#### What you should do:
Going through the material below, output exactly the lines from the one containing "black plate B1" through the one containing "grey brick I10 level", and no pictures.

Records supplied: Begin

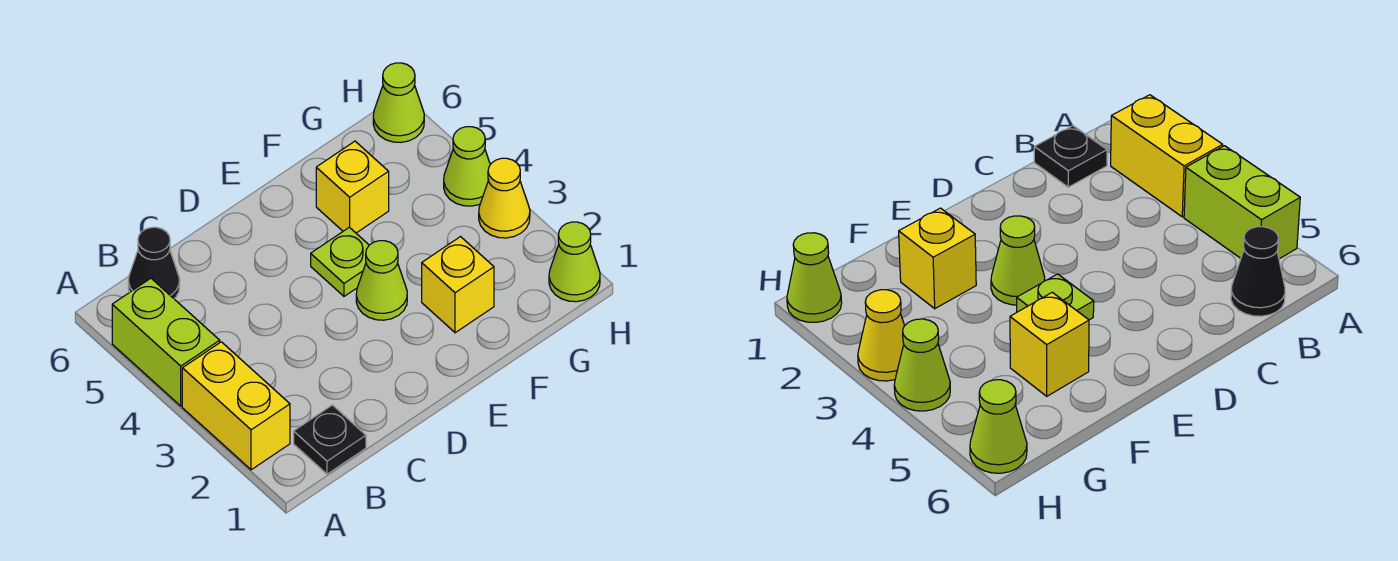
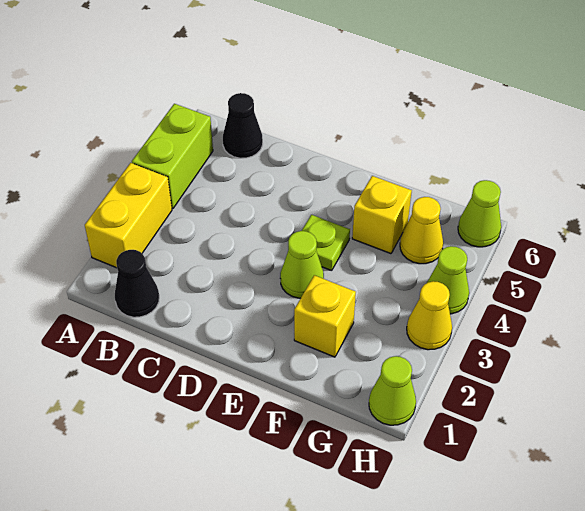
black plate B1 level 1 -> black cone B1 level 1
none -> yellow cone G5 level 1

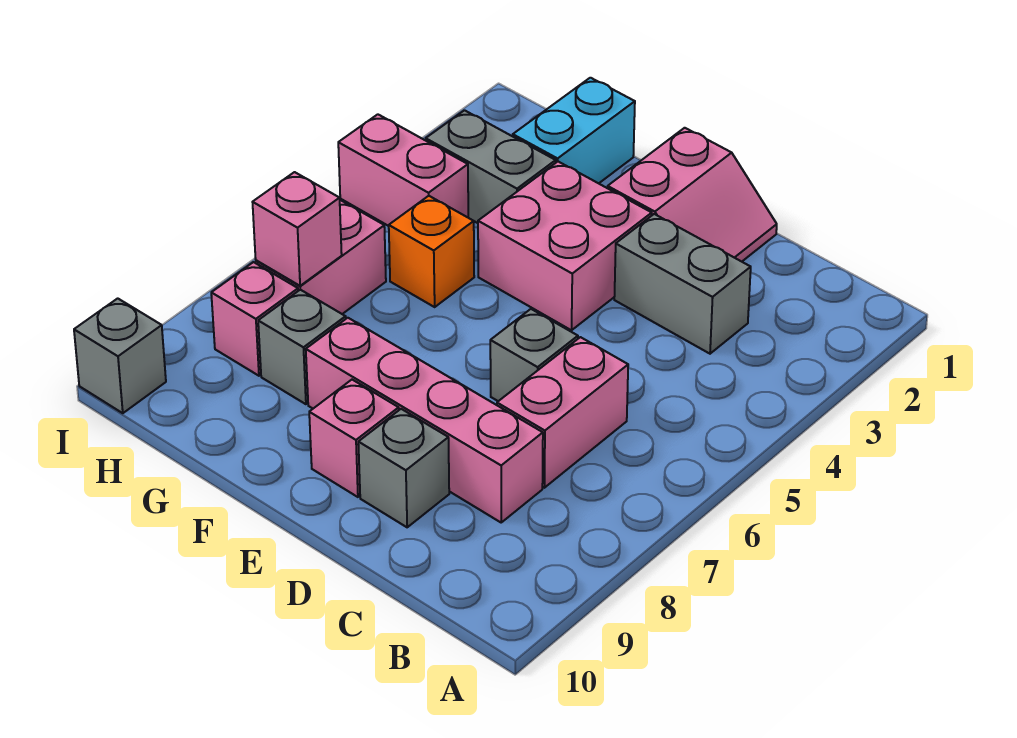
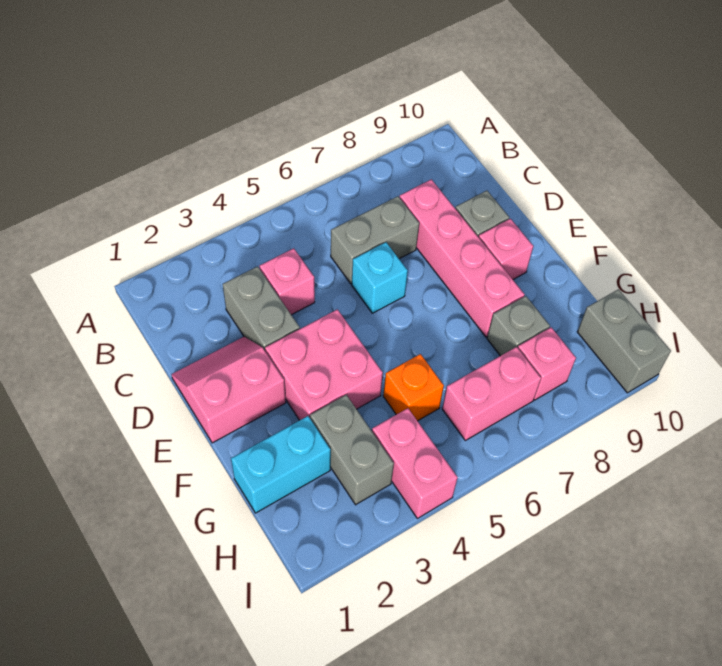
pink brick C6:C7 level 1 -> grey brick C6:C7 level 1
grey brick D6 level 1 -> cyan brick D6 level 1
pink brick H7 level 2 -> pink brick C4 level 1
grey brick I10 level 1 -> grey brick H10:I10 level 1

Records supplied: End
Records supplied: Begin

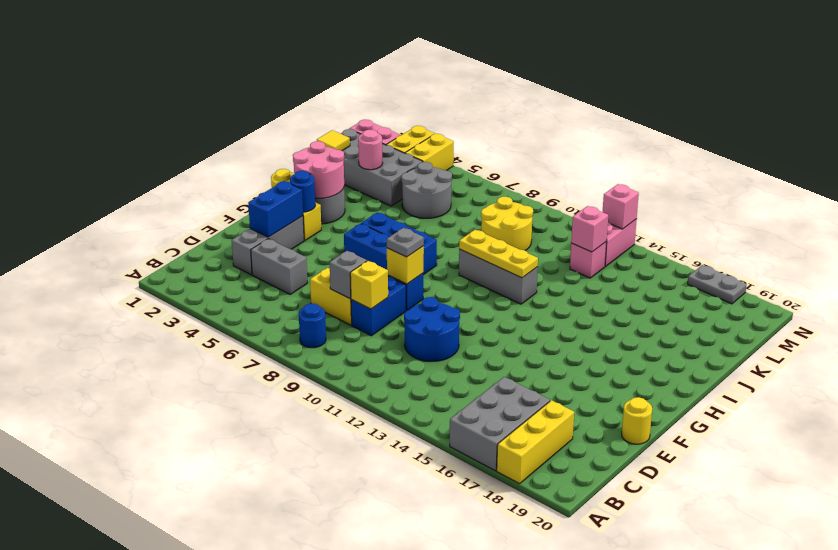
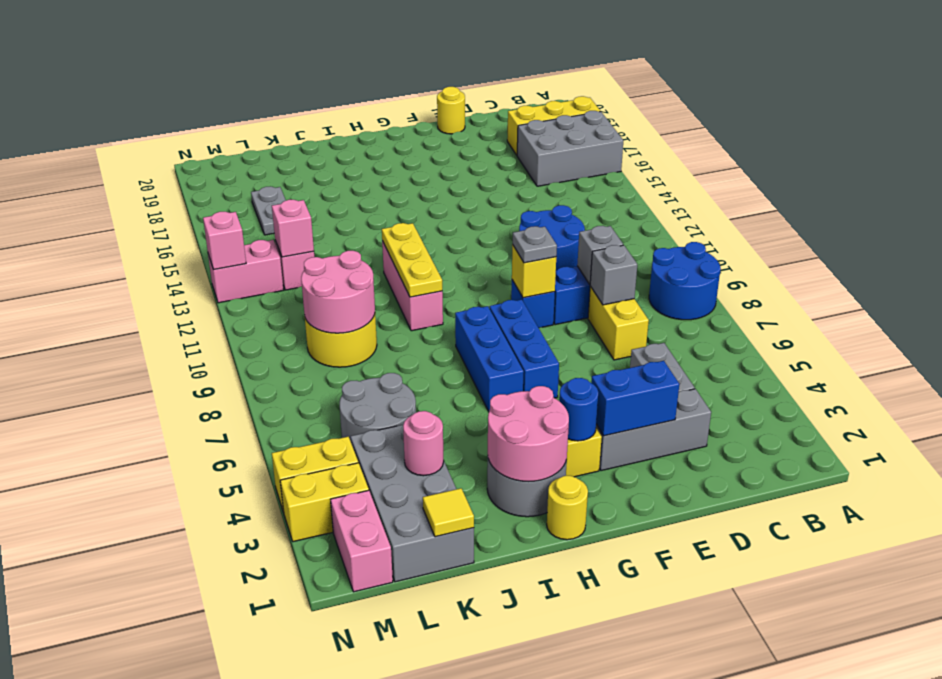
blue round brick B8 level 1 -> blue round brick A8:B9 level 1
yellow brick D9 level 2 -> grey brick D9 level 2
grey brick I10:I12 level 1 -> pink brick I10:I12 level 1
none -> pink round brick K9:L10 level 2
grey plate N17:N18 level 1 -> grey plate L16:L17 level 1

Records supplied: End
Records supplied: Begin

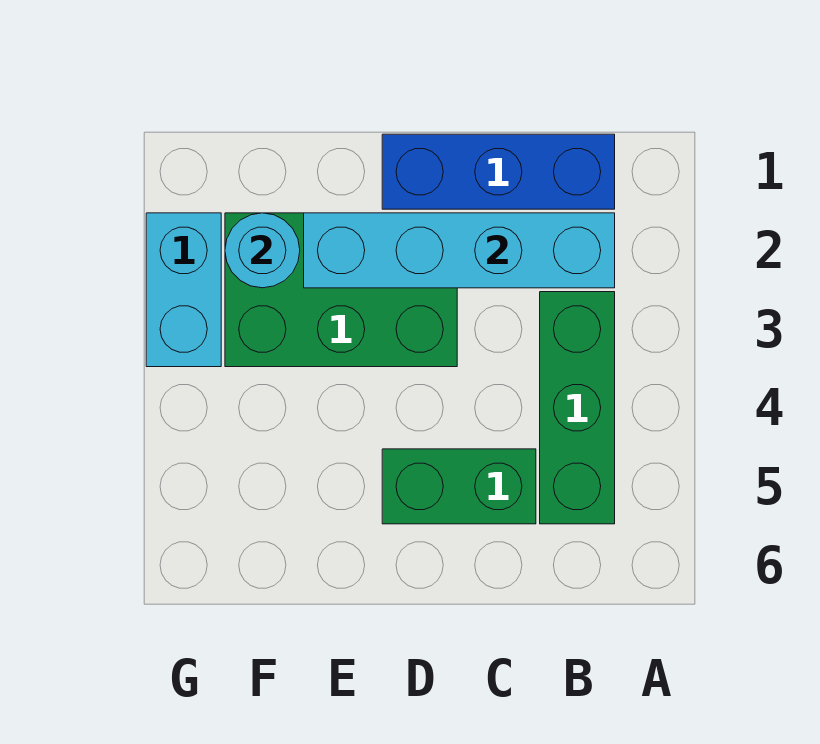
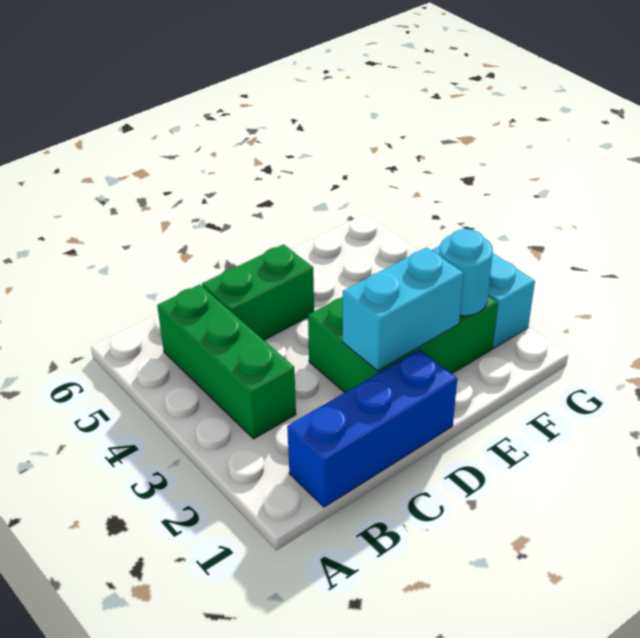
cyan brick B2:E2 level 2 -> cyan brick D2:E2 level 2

Records supplied: End

#### Written response:
black plate B1 level 1 -> black cone B1 level 1
none -> yellow cone G5 level 1

pink brick C6:C7 level 1 -> grey brick C6:C7 level 1
grey brick D6 level 1 -> cyan brick D6 level 1
pink brick H7 level 2 -> pink brick C4 level 1
grey brick I10 level 1 -> grey brick H10:I10 level 1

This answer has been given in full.